[Data records]
_ _ _

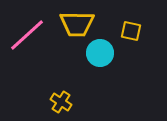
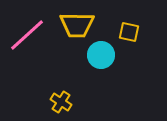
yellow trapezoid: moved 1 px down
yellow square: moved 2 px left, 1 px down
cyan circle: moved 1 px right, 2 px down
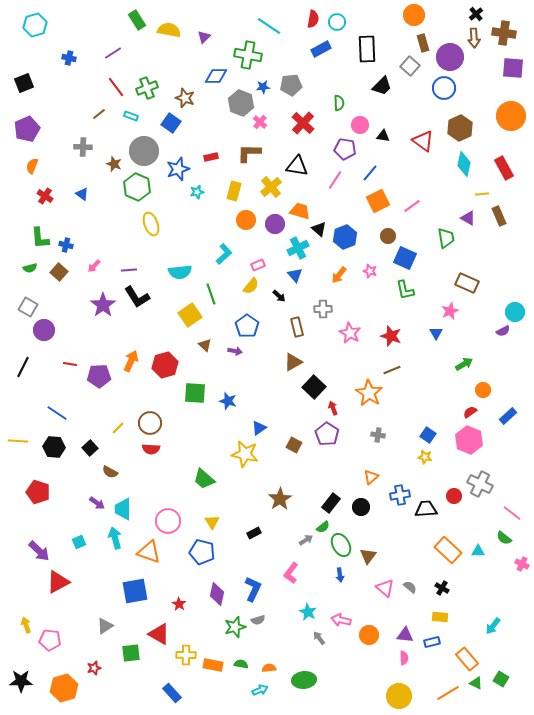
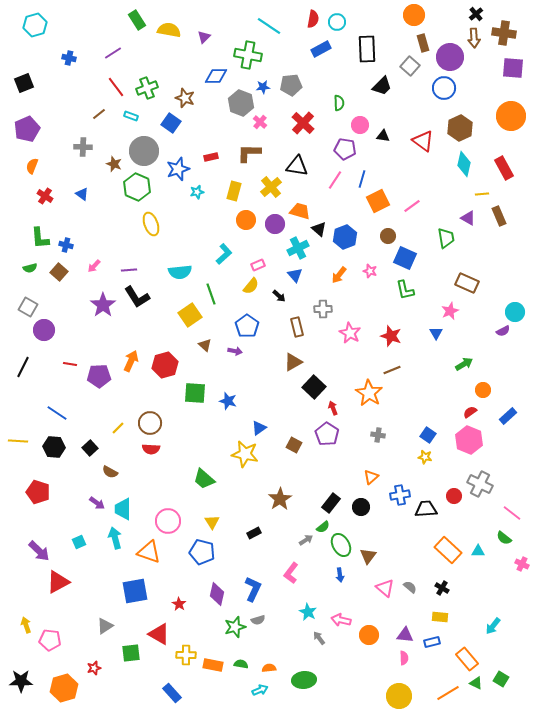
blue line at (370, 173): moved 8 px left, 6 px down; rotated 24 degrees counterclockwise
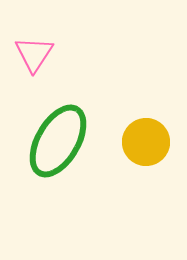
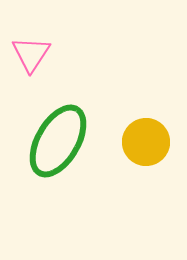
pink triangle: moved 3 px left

_ _ _

▸ What the task asks: A single number is the answer: the number of lines in the entries that contain "yellow".

▸ Task answer: 2